## PROVIDED ENTRIES
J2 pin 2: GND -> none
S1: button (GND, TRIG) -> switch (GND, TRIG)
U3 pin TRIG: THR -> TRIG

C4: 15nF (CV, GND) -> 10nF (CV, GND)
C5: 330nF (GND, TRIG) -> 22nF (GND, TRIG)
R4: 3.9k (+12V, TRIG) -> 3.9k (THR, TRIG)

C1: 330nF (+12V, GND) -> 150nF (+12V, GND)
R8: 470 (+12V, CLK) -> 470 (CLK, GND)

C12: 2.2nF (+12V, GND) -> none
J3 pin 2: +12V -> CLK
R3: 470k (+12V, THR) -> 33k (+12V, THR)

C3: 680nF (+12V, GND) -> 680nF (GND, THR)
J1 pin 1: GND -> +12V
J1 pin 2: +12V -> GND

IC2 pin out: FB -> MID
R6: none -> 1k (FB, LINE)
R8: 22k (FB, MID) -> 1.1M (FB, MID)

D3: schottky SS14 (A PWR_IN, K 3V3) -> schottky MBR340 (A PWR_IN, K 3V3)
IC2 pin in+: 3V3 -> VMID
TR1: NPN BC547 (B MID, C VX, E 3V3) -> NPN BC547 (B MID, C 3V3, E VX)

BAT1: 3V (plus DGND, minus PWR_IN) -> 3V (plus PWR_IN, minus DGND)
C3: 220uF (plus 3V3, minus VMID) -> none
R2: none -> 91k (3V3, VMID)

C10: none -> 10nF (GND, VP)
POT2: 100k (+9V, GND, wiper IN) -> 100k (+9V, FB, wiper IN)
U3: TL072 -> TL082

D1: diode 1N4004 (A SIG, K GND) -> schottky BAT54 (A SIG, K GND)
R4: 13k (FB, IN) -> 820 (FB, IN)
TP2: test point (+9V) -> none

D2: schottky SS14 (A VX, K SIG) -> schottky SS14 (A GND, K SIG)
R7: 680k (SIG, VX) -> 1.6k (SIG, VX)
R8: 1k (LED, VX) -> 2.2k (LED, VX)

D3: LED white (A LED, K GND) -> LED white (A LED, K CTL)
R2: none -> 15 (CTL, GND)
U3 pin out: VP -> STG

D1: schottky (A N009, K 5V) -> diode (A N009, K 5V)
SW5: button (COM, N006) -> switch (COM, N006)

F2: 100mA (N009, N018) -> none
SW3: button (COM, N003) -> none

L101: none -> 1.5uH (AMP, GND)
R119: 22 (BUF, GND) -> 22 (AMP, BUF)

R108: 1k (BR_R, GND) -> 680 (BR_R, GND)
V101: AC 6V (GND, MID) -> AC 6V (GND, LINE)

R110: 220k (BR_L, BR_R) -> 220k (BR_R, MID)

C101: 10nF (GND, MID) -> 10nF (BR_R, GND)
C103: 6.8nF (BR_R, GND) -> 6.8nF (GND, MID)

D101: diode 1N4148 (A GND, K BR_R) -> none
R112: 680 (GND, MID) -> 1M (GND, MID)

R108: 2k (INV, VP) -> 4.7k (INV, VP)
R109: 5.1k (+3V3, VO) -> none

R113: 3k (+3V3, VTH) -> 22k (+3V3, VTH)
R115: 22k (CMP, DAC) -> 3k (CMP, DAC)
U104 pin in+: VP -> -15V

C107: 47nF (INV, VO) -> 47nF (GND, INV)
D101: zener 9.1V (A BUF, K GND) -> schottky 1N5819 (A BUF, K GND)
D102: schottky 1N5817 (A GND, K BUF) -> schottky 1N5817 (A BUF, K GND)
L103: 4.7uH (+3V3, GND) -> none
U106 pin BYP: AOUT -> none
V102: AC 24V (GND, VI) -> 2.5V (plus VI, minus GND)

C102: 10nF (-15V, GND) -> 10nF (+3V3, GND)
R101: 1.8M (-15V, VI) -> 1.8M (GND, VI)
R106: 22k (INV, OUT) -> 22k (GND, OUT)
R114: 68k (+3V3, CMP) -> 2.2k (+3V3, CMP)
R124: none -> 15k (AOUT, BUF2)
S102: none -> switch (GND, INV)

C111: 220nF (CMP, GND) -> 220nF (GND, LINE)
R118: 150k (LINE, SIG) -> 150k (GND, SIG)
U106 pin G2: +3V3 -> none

## YOUR TASK
Could you please print the entire listing exactly?

## RESPONSE BOX
J2 pin 2: GND -> none
S1: button (GND, TRIG) -> switch (GND, TRIG)
U3 pin TRIG: THR -> TRIG

C4: 15nF (CV, GND) -> 10nF (CV, GND)
C5: 330nF (GND, TRIG) -> 22nF (GND, TRIG)
R4: 3.9k (+12V, TRIG) -> 3.9k (THR, TRIG)

C1: 330nF (+12V, GND) -> 150nF (+12V, GND)
R8: 470 (+12V, CLK) -> 470 (CLK, GND)

C12: 2.2nF (+12V, GND) -> none
J3 pin 2: +12V -> CLK
R3: 470k (+12V, THR) -> 33k (+12V, THR)

C3: 680nF (+12V, GND) -> 680nF (GND, THR)
J1 pin 1: GND -> +12V
J1 pin 2: +12V -> GND

IC2 pin out: FB -> MID
R6: none -> 1k (FB, LINE)
R8: 22k (FB, MID) -> 1.1M (FB, MID)

D3: schottky SS14 (A PWR_IN, K 3V3) -> schottky MBR340 (A PWR_IN, K 3V3)
IC2 pin in+: 3V3 -> VMID
TR1: NPN BC547 (B MID, C VX, E 3V3) -> NPN BC547 (B MID, C 3V3, E VX)

BAT1: 3V (plus DGND, minus PWR_IN) -> 3V (plus PWR_IN, minus DGND)
C3: 220uF (plus 3V3, minus VMID) -> none
R2: none -> 91k (3V3, VMID)

C10: none -> 10nF (GND, VP)
POT2: 100k (+9V, GND, wiper IN) -> 100k (+9V, FB, wiper IN)
U3: TL072 -> TL082

D1: diode 1N4004 (A SIG, K GND) -> schottky BAT54 (A SIG, K GND)
R4: 13k (FB, IN) -> 820 (FB, IN)
TP2: test point (+9V) -> none

D2: schottky SS14 (A VX, K SIG) -> schottky SS14 (A GND, K SIG)
R7: 680k (SIG, VX) -> 1.6k (SIG, VX)
R8: 1k (LED, VX) -> 2.2k (LED, VX)

D3: LED white (A LED, K GND) -> LED white (A LED, K CTL)
R2: none -> 15 (CTL, GND)
U3 pin out: VP -> STG

D1: schottky (A N009, K 5V) -> diode (A N009, K 5V)
SW5: button (COM, N006) -> switch (COM, N006)

F2: 100mA (N009, N018) -> none
SW3: button (COM, N003) -> none

L101: none -> 1.5uH (AMP, GND)
R119: 22 (BUF, GND) -> 22 (AMP, BUF)

R108: 1k (BR_R, GND) -> 680 (BR_R, GND)
V101: AC 6V (GND, MID) -> AC 6V (GND, LINE)

R110: 220k (BR_L, BR_R) -> 220k (BR_R, MID)

C101: 10nF (GND, MID) -> 10nF (BR_R, GND)
C103: 6.8nF (BR_R, GND) -> 6.8nF (GND, MID)

D101: diode 1N4148 (A GND, K BR_R) -> none
R112: 680 (GND, MID) -> 1M (GND, MID)

R108: 2k (INV, VP) -> 4.7k (INV, VP)
R109: 5.1k (+3V3, VO) -> none

R113: 3k (+3V3, VTH) -> 22k (+3V3, VTH)
R115: 22k (CMP, DAC) -> 3k (CMP, DAC)
U104 pin in+: VP -> -15V

C107: 47nF (INV, VO) -> 47nF (GND, INV)
D101: zener 9.1V (A BUF, K GND) -> schottky 1N5819 (A BUF, K GND)
D102: schottky 1N5817 (A GND, K BUF) -> schottky 1N5817 (A BUF, K GND)
L103: 4.7uH (+3V3, GND) -> none
U106 pin BYP: AOUT -> none
V102: AC 24V (GND, VI) -> 2.5V (plus VI, minus GND)

C102: 10nF (-15V, GND) -> 10nF (+3V3, GND)
R101: 1.8M (-15V, VI) -> 1.8M (GND, VI)
R106: 22k (INV, OUT) -> 22k (GND, OUT)
R114: 68k (+3V3, CMP) -> 2.2k (+3V3, CMP)
R124: none -> 15k (AOUT, BUF2)
S102: none -> switch (GND, INV)

C111: 220nF (CMP, GND) -> 220nF (GND, LINE)
R118: 150k (LINE, SIG) -> 150k (GND, SIG)
U106 pin G2: +3V3 -> none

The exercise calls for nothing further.